Work to be completed —
Every entry is to be set down a second time, precisely as written.

Source data —

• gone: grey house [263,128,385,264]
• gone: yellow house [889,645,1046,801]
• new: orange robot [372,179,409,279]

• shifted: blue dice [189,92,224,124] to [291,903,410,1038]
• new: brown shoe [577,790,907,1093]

Response to this task —
• gone: grey house [263,128,385,264]
• gone: yellow house [889,645,1046,801]
• new: orange robot [372,179,409,279]

• shifted: blue dice [189,92,224,124] to [291,903,410,1038]
• new: brown shoe [577,790,907,1093]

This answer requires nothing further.